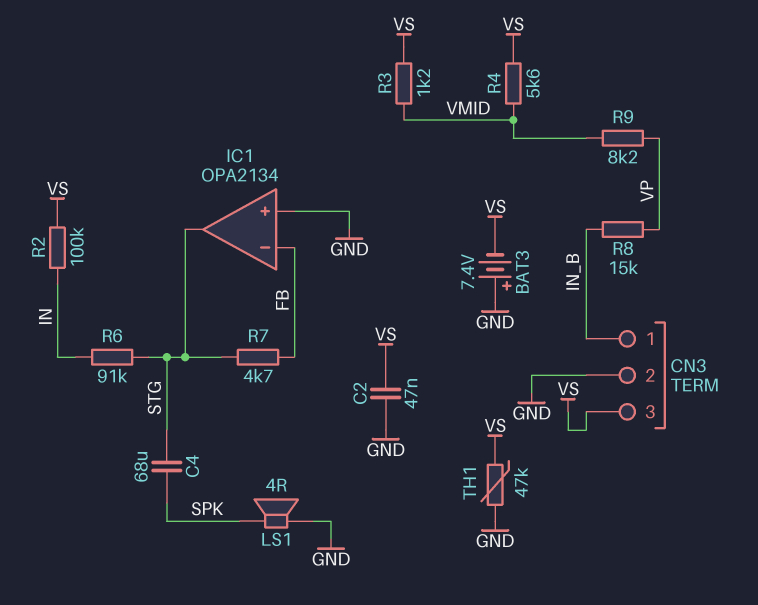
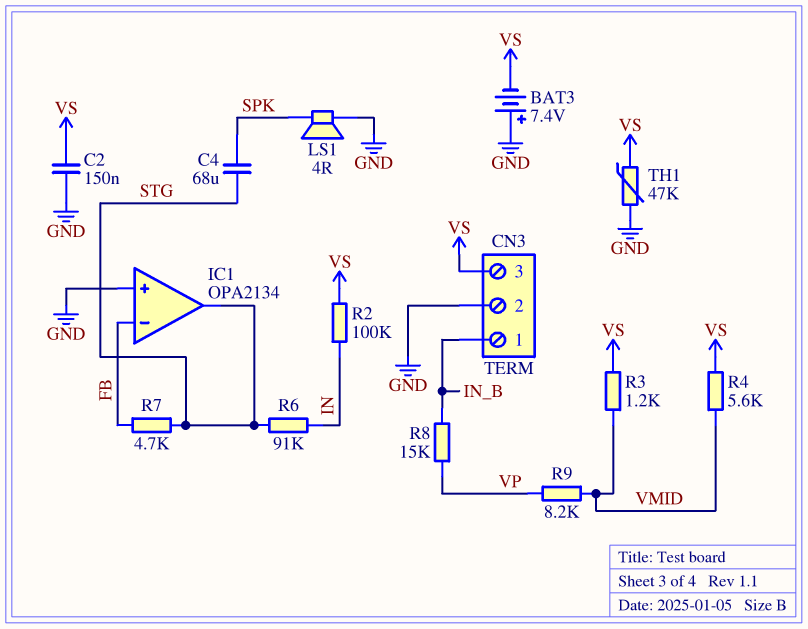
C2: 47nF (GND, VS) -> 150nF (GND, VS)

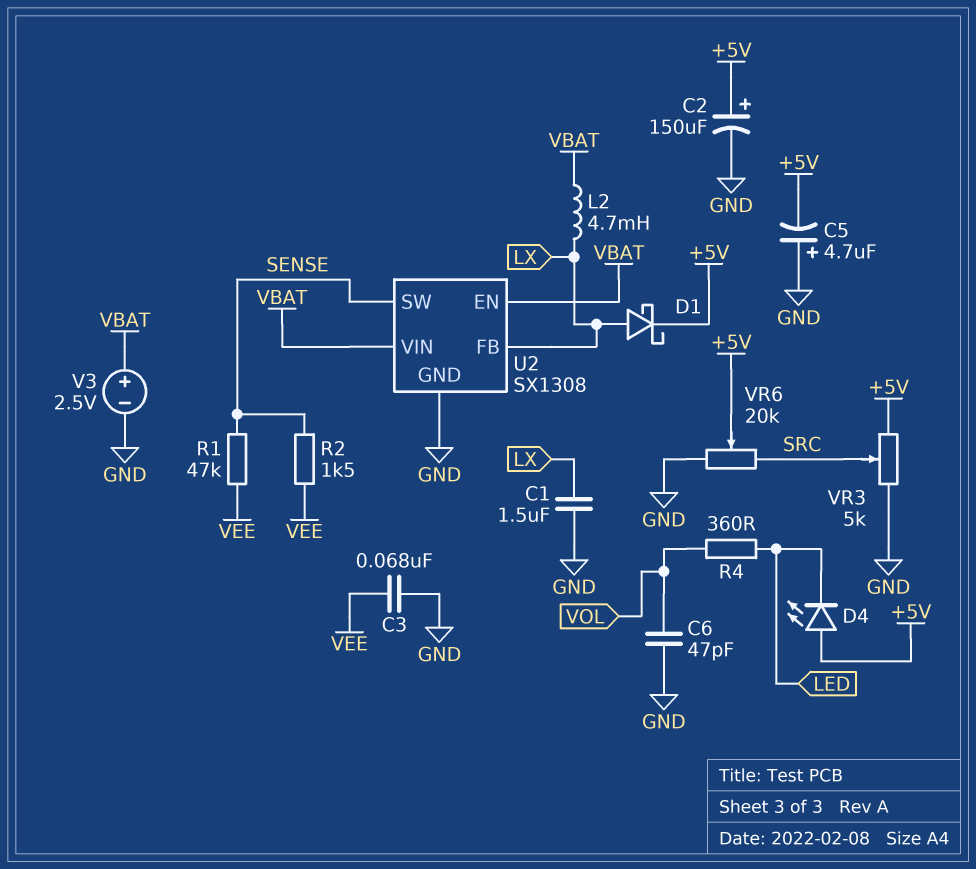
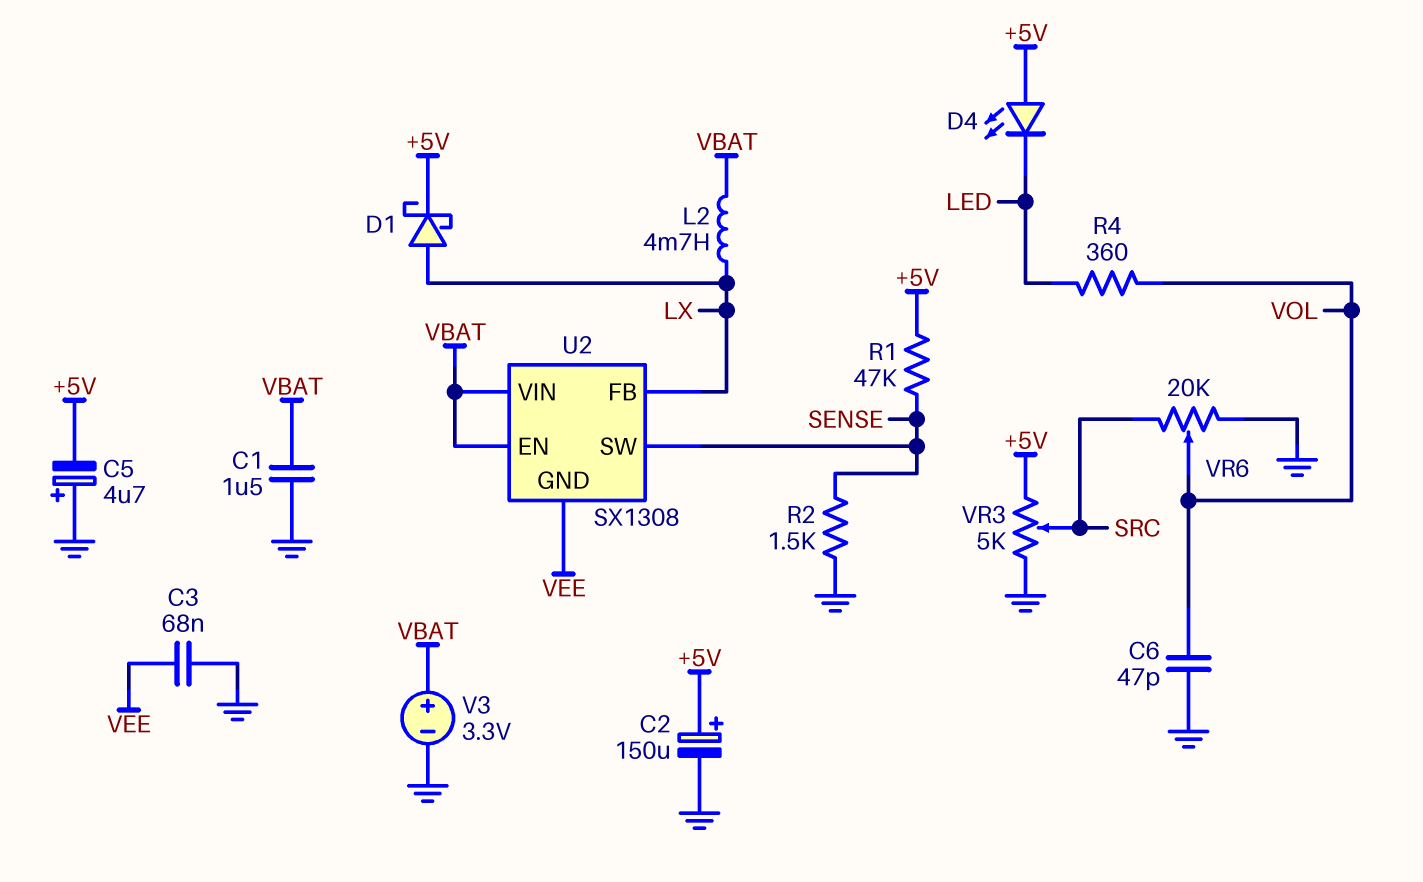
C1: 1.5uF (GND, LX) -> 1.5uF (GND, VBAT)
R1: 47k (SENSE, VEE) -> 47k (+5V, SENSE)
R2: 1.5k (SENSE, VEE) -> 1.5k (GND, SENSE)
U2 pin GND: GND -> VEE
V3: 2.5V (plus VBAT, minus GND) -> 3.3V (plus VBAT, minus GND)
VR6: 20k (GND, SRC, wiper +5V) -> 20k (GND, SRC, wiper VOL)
•••
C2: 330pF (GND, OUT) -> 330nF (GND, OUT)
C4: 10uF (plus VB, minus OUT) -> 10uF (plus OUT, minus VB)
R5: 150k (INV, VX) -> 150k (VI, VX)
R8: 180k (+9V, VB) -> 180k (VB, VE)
•••
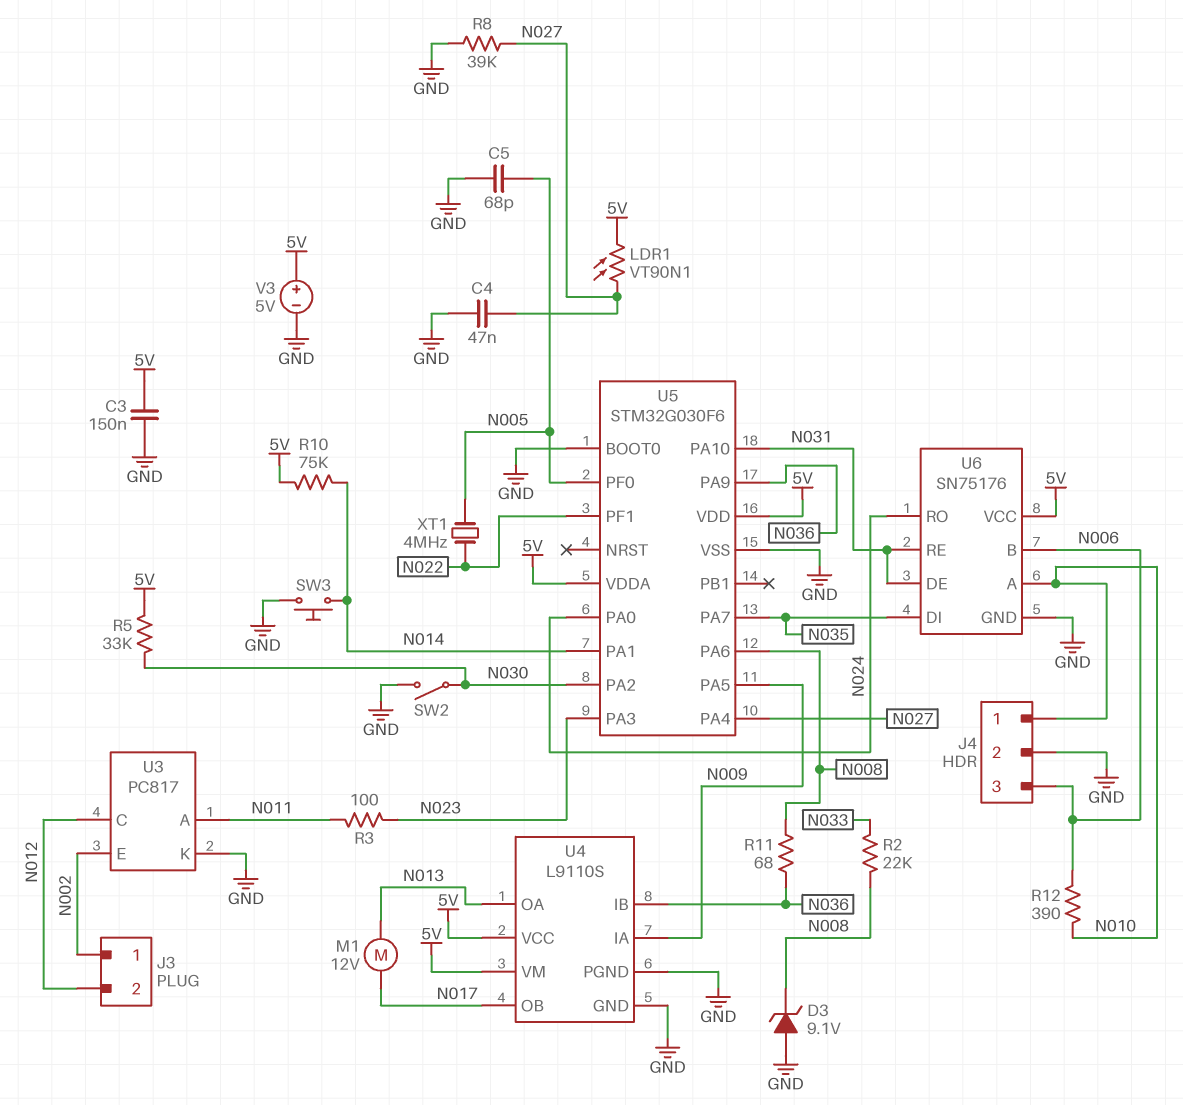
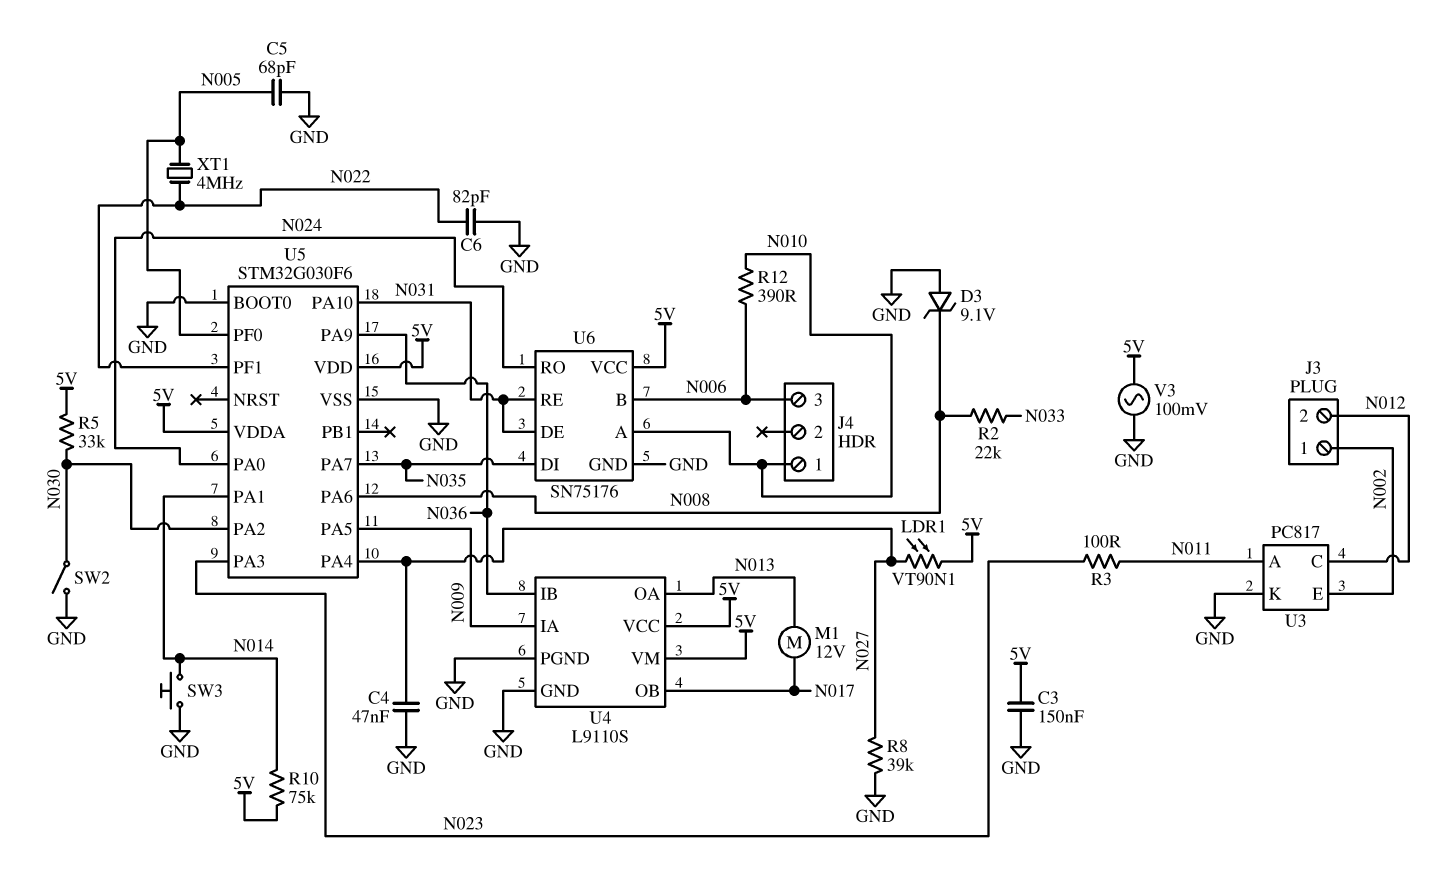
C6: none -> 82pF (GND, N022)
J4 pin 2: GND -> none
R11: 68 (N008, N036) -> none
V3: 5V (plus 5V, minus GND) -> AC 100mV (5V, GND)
•••
What you are asked to do => Only lines with the word "minus" are needed. Copy them from the preceding records.

Problem solution =>
V3: 2.5V (plus VBAT, minus GND) -> 3.3V (plus VBAT, minus GND)
C4: 10uF (plus VB, minus OUT) -> 10uF (plus OUT, minus VB)
V3: 5V (plus 5V, minus GND) -> AC 100mV (5V, GND)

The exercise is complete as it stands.